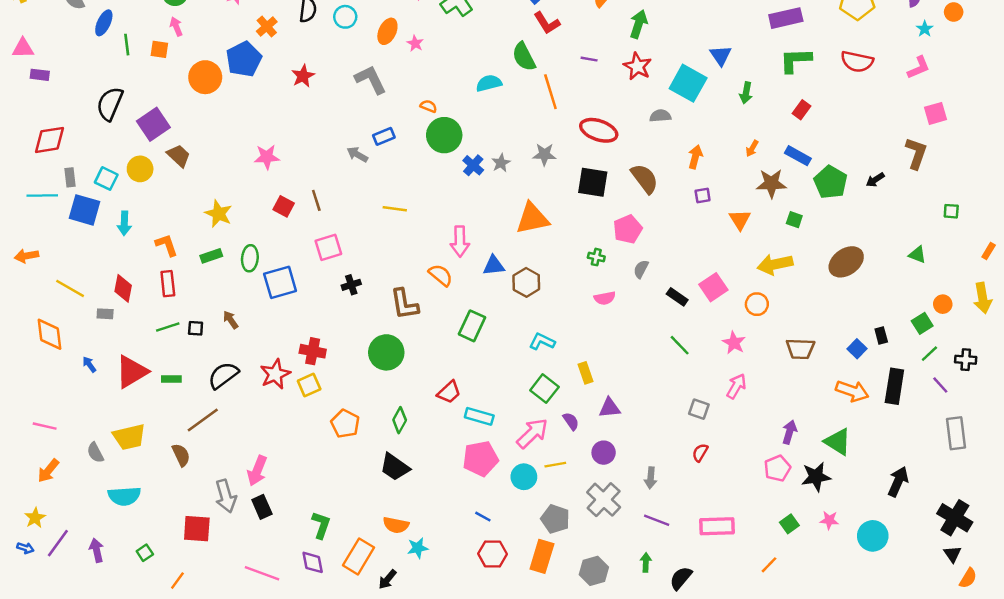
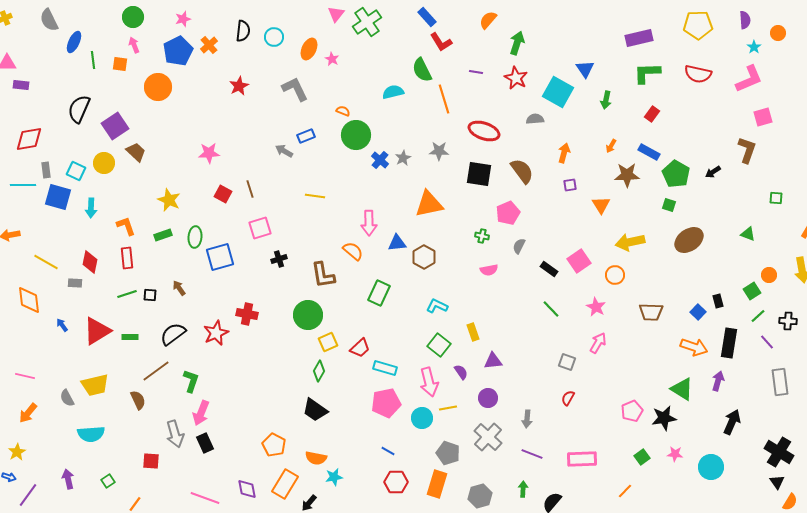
blue pentagon: (244, 59) -> (178, 51), moved
pink L-shape: (919, 68) -> (749, 79), size x1.4
green square: (794, 220) -> (669, 205), moved
yellow square: (309, 385) -> (328, 342), moved
orange pentagon: (345, 424) -> (274, 445), moved
purple arrow: (789, 432) -> (718, 381), moved
pink arrow: (532, 433) -> (429, 382), turned 120
green L-shape: (321, 525) -> (191, 381), moved
red square: (197, 529) -> (151, 461), size x0.7
purple line: (58, 543) -> (28, 495), moved

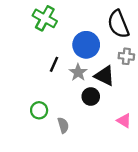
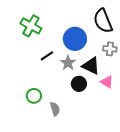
green cross: (45, 18) -> (31, 26), moved
black line: (54, 64) -> (47, 56), turned 32
pink triangle: (124, 121) -> (107, 82), moved

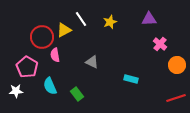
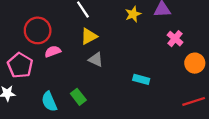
yellow star: (110, 22) -> (133, 14), moved
yellow triangle: (64, 30) -> (89, 36), moved
pink semicircle: (55, 55) -> (53, 51), turned 80
cyan semicircle: (50, 86) -> (49, 101), moved

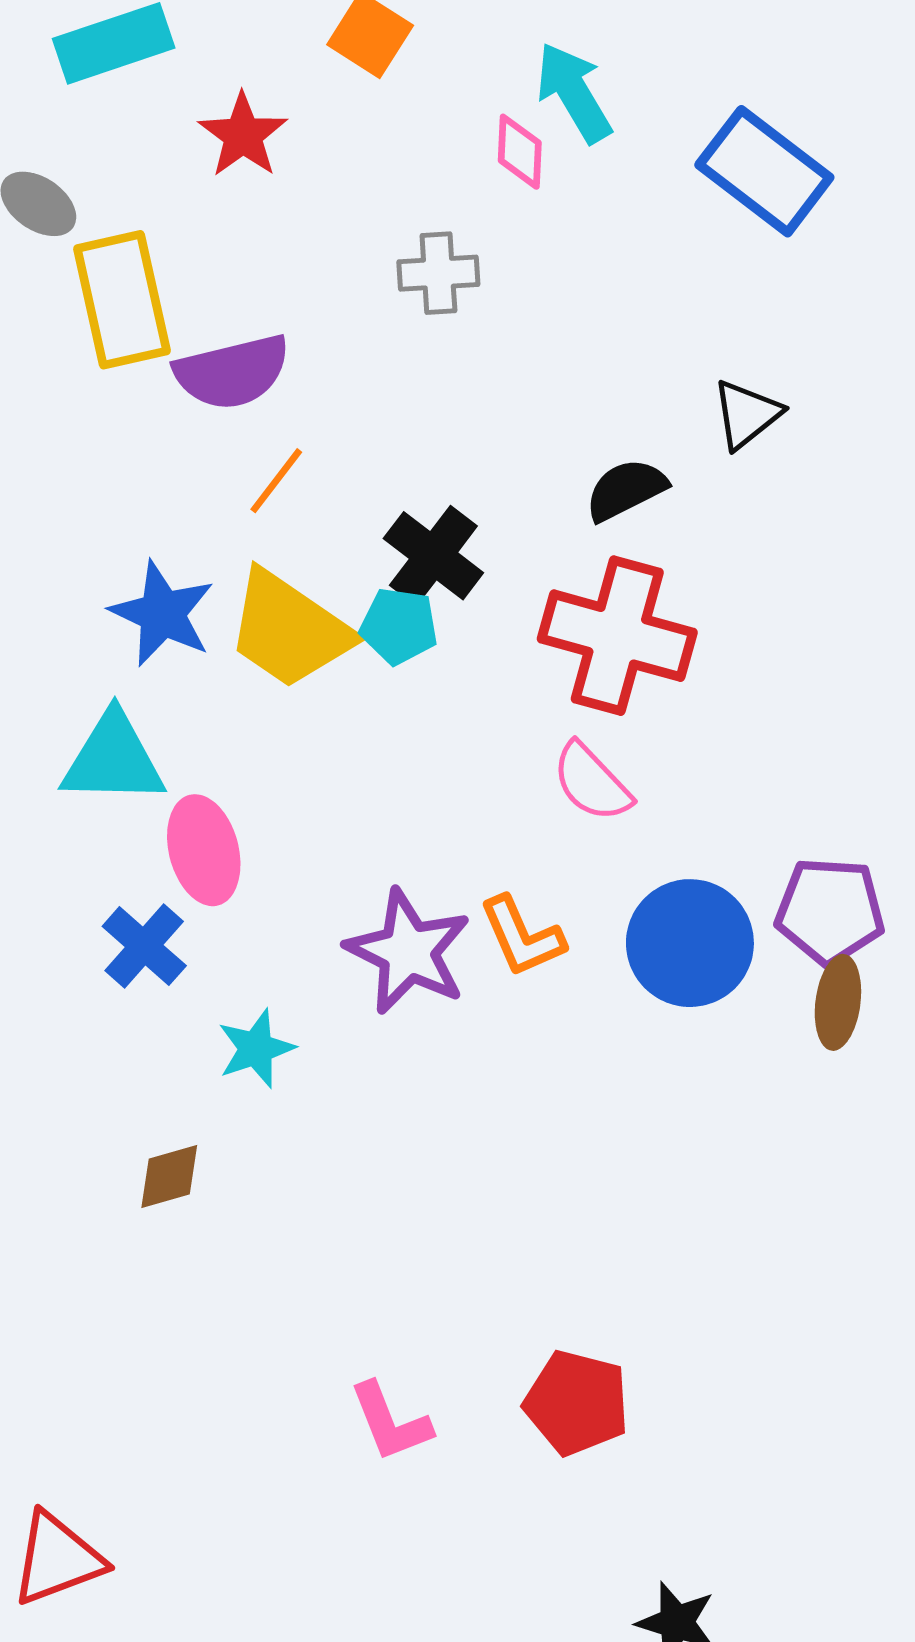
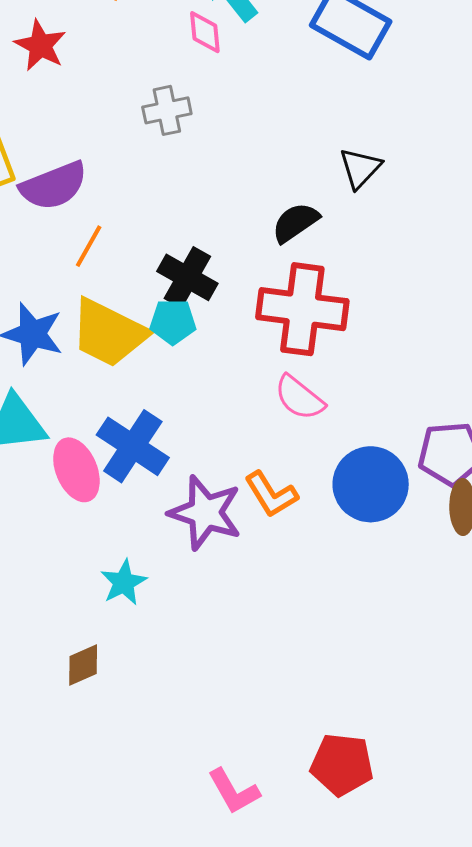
blue cross: (144, 946) -> (133, 446), moved, size x1.4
= = =
* [Activity] Could you set down every record above exactly as written, leaving out the pictures?

* [Written reply]
blue pentagon: (244, 59) -> (178, 51), moved
pink L-shape: (919, 68) -> (749, 79), size x1.4
green square: (794, 220) -> (669, 205), moved
yellow square: (309, 385) -> (328, 342), moved
orange pentagon: (345, 424) -> (274, 445), moved
purple arrow: (789, 432) -> (718, 381), moved
pink arrow: (532, 433) -> (429, 382), turned 120
green L-shape: (321, 525) -> (191, 381), moved
red square: (197, 529) -> (151, 461), size x0.7
purple line: (58, 543) -> (28, 495), moved

green cross: (45, 18) -> (31, 26), moved
black line: (54, 64) -> (47, 56), turned 32
pink triangle: (124, 121) -> (107, 82), moved

yellow star: (110, 22) -> (133, 14), moved
yellow triangle: (64, 30) -> (89, 36), moved
pink semicircle: (55, 55) -> (53, 51), turned 80
cyan semicircle: (50, 86) -> (49, 101), moved

blue cross: (144, 946) -> (133, 446), moved, size x1.4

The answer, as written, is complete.